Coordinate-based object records

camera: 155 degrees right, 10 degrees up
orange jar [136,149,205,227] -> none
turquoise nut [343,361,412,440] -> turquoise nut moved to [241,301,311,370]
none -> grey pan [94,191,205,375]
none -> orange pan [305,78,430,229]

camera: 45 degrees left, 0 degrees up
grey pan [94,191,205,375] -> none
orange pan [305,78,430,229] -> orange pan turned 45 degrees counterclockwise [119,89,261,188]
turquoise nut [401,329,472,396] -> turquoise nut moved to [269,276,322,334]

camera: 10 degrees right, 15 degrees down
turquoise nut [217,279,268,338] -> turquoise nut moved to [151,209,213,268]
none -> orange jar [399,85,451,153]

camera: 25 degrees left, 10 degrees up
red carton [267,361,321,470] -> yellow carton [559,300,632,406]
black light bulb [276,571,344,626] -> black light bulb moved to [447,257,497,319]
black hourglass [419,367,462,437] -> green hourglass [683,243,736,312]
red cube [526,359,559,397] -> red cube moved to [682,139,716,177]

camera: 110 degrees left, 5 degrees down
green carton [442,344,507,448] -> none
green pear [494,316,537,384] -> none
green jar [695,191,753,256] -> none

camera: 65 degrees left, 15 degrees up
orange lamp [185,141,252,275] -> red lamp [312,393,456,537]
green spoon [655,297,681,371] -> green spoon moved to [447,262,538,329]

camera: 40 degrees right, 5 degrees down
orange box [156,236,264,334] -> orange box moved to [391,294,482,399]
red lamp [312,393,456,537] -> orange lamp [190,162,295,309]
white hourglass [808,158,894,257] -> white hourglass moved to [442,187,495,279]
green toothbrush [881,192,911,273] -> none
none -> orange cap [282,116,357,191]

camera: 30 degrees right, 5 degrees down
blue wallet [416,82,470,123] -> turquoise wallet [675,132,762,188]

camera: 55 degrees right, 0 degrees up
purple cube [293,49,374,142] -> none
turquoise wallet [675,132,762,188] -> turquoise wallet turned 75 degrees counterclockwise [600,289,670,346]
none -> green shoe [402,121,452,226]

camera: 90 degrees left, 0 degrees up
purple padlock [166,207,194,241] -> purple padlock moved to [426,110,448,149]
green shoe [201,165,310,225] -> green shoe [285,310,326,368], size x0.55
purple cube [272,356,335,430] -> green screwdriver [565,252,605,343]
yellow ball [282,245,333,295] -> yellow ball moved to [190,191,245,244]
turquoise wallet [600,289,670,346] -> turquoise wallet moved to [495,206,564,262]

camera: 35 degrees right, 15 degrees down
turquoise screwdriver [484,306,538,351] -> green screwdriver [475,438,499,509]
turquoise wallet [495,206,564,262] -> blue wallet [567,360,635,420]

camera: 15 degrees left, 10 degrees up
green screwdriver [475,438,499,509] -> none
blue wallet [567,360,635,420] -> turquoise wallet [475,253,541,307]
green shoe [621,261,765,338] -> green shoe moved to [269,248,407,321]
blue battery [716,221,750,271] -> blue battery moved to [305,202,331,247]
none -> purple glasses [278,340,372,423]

◆ What you will do ◆
Could you set down, exactly as written, the lines above between the one holding "red cube [526,359,559,397]" and the one holding "purple cube [272,356,335,430]", inclusive, and nothing more?

◆ Answer section ◆
red cube [526,359,559,397] -> red cube moved to [682,139,716,177]

camera: 110 degrees left, 5 degrees down
green carton [442,344,507,448] -> none
green pear [494,316,537,384] -> none
green jar [695,191,753,256] -> none

camera: 65 degrees left, 15 degrees up
orange lamp [185,141,252,275] -> red lamp [312,393,456,537]
green spoon [655,297,681,371] -> green spoon moved to [447,262,538,329]

camera: 40 degrees right, 5 degrees down
orange box [156,236,264,334] -> orange box moved to [391,294,482,399]
red lamp [312,393,456,537] -> orange lamp [190,162,295,309]
white hourglass [808,158,894,257] -> white hourglass moved to [442,187,495,279]
green toothbrush [881,192,911,273] -> none
none -> orange cap [282,116,357,191]

camera: 30 degrees right, 5 degrees down
blue wallet [416,82,470,123] -> turquoise wallet [675,132,762,188]

camera: 55 degrees right, 0 degrees up
purple cube [293,49,374,142] -> none
turquoise wallet [675,132,762,188] -> turquoise wallet turned 75 degrees counterclockwise [600,289,670,346]
none -> green shoe [402,121,452,226]

camera: 90 degrees left, 0 degrees up
purple padlock [166,207,194,241] -> purple padlock moved to [426,110,448,149]
green shoe [201,165,310,225] -> green shoe [285,310,326,368], size x0.55
purple cube [272,356,335,430] -> green screwdriver [565,252,605,343]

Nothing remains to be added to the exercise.